**Exercise**
Output the data that follows, keeping every line identical.

━━━━━ Data extract

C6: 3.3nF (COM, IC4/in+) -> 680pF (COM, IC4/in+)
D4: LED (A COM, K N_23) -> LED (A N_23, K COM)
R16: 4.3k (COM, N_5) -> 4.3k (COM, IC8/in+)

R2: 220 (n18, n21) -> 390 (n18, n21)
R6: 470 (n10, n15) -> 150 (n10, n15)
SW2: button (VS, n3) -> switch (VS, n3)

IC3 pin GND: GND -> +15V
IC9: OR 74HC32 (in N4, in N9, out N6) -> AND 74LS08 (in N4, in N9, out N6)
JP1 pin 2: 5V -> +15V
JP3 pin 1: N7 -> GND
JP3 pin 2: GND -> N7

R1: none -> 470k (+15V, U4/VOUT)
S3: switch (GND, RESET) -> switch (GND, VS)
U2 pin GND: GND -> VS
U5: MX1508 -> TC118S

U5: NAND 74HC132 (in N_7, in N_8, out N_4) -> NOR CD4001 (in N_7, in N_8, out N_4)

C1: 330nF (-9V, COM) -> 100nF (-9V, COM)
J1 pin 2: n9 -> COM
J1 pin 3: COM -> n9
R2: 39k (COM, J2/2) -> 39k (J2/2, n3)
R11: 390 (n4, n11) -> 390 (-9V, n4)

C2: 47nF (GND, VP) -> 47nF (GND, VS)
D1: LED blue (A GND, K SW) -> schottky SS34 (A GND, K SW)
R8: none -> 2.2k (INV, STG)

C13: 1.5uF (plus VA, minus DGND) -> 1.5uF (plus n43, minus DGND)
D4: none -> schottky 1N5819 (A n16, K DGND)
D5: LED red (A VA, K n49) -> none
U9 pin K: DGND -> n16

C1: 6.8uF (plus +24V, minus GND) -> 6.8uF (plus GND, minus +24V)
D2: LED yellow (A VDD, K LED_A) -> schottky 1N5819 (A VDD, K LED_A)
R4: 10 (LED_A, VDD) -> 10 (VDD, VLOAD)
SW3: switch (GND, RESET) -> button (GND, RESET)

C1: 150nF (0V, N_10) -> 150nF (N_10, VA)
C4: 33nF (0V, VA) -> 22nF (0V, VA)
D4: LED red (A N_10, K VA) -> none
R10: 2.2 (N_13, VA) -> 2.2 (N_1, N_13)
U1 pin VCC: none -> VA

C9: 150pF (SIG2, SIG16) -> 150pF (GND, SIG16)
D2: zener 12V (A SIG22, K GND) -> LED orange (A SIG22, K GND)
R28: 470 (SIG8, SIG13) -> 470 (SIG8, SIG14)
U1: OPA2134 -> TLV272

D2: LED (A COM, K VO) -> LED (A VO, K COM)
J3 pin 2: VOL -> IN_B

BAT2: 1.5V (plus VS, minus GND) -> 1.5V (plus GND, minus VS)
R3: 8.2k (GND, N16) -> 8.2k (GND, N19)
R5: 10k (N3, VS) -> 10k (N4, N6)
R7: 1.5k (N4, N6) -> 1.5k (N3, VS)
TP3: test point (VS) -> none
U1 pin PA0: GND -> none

━━━━━━━━━━

**Response box**
C6: 3.3nF (COM, IC4/in+) -> 680pF (COM, IC4/in+)
D4: LED (A COM, K N_23) -> LED (A N_23, K COM)
R16: 4.3k (COM, N_5) -> 4.3k (COM, IC8/in+)

R2: 220 (n18, n21) -> 390 (n18, n21)
R6: 470 (n10, n15) -> 150 (n10, n15)
SW2: button (VS, n3) -> switch (VS, n3)

IC3 pin GND: GND -> +15V
IC9: OR 74HC32 (in N4, in N9, out N6) -> AND 74LS08 (in N4, in N9, out N6)
JP1 pin 2: 5V -> +15V
JP3 pin 1: N7 -> GND
JP3 pin 2: GND -> N7

R1: none -> 470k (+15V, U4/VOUT)
S3: switch (GND, RESET) -> switch (GND, VS)
U2 pin GND: GND -> VS
U5: MX1508 -> TC118S

U5: NAND 74HC132 (in N_7, in N_8, out N_4) -> NOR CD4001 (in N_7, in N_8, out N_4)

C1: 330nF (-9V, COM) -> 100nF (-9V, COM)
J1 pin 2: n9 -> COM
J1 pin 3: COM -> n9
R2: 39k (COM, J2/2) -> 39k (J2/2, n3)
R11: 390 (n4, n11) -> 390 (-9V, n4)

C2: 47nF (GND, VP) -> 47nF (GND, VS)
D1: LED blue (A GND, K SW) -> schottky SS34 (A GND, K SW)
R8: none -> 2.2k (INV, STG)

C13: 1.5uF (plus VA, minus DGND) -> 1.5uF (plus n43, minus DGND)
D4: none -> schottky 1N5819 (A n16, K DGND)
D5: LED red (A VA, K n49) -> none
U9 pin K: DGND -> n16

C1: 6.8uF (plus +24V, minus GND) -> 6.8uF (plus GND, minus +24V)
D2: LED yellow (A VDD, K LED_A) -> schottky 1N5819 (A VDD, K LED_A)
R4: 10 (LED_A, VDD) -> 10 (VDD, VLOAD)
SW3: switch (GND, RESET) -> button (GND, RESET)

C1: 150nF (0V, N_10) -> 150nF (N_10, VA)
C4: 33nF (0V, VA) -> 22nF (0V, VA)
D4: LED red (A N_10, K VA) -> none
R10: 2.2 (N_13, VA) -> 2.2 (N_1, N_13)
U1 pin VCC: none -> VA

C9: 150pF (SIG2, SIG16) -> 150pF (GND, SIG16)
D2: zener 12V (A SIG22, K GND) -> LED orange (A SIG22, K GND)
R28: 470 (SIG8, SIG13) -> 470 (SIG8, SIG14)
U1: OPA2134 -> TLV272

D2: LED (A COM, K VO) -> LED (A VO, K COM)
J3 pin 2: VOL -> IN_B

BAT2: 1.5V (plus VS, minus GND) -> 1.5V (plus GND, minus VS)
R3: 8.2k (GND, N16) -> 8.2k (GND, N19)
R5: 10k (N3, VS) -> 10k (N4, N6)
R7: 1.5k (N4, N6) -> 1.5k (N3, VS)
TP3: test point (VS) -> none
U1 pin PA0: GND -> none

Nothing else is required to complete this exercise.